Your goal:
Which lines of the entries hold the string "rosy"? Copy each one.

Coordinate-based object records:
╔══

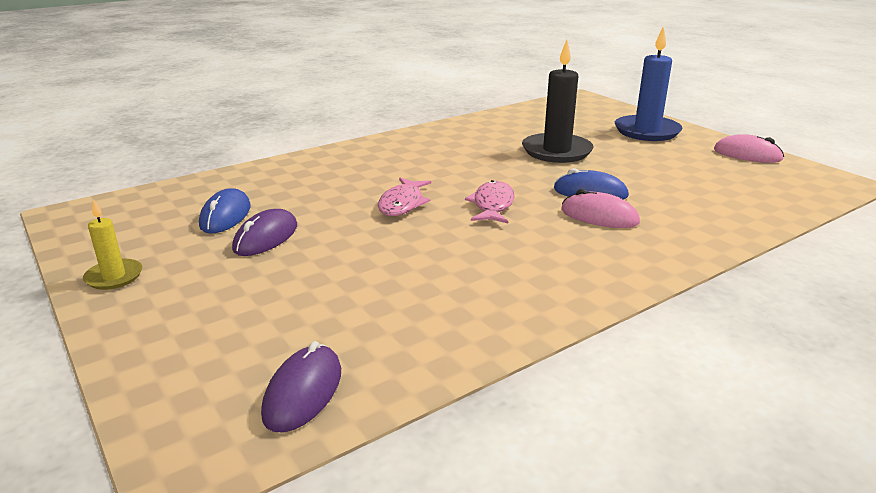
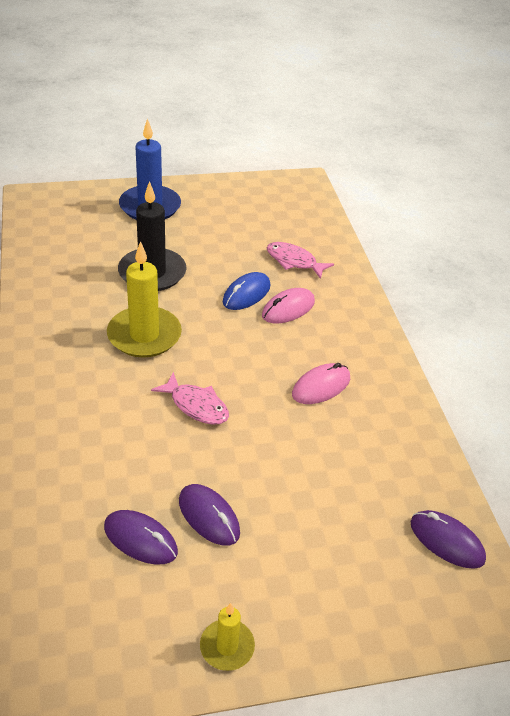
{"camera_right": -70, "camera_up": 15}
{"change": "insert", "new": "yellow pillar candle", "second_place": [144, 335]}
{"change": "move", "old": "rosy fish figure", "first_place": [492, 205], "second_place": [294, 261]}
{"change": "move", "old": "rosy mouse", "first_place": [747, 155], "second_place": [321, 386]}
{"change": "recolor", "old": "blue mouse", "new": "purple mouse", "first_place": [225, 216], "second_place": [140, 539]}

╚══
╔══

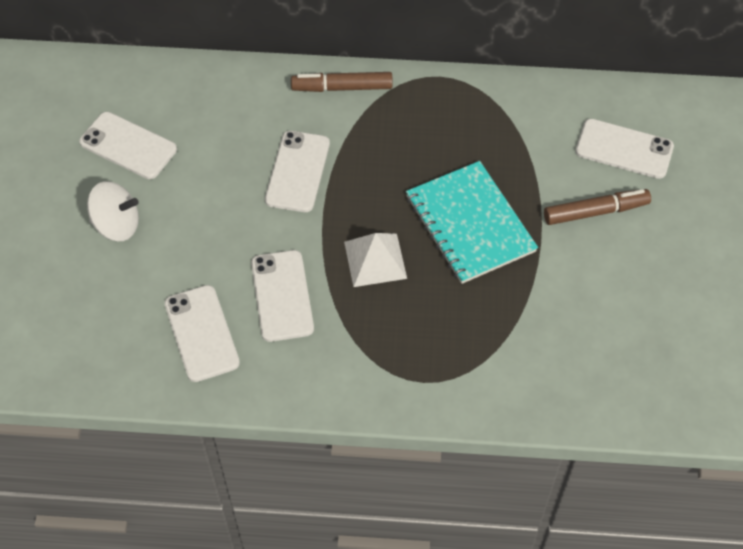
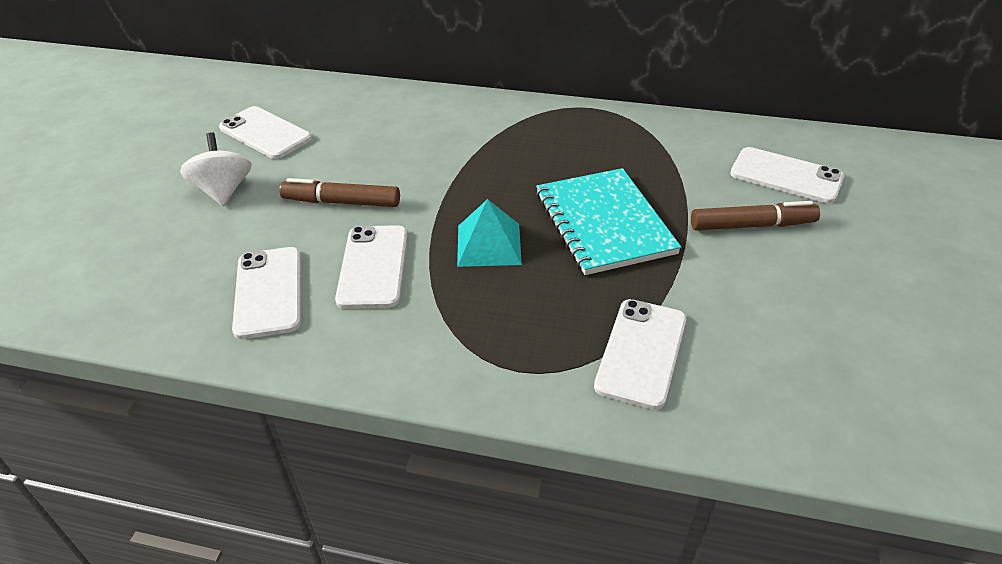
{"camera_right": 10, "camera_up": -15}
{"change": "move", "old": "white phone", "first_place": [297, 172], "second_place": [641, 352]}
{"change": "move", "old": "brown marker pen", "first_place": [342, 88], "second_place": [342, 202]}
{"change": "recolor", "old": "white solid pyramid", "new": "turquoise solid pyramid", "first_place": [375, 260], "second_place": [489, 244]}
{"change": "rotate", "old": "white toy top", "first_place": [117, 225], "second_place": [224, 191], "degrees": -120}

╚══

Answer box:
{"change": "move", "old": "rosy fish figure", "first_place": [492, 205], "second_place": [294, 261]}
{"change": "move", "old": "rosy mouse", "first_place": [747, 155], "second_place": [321, 386]}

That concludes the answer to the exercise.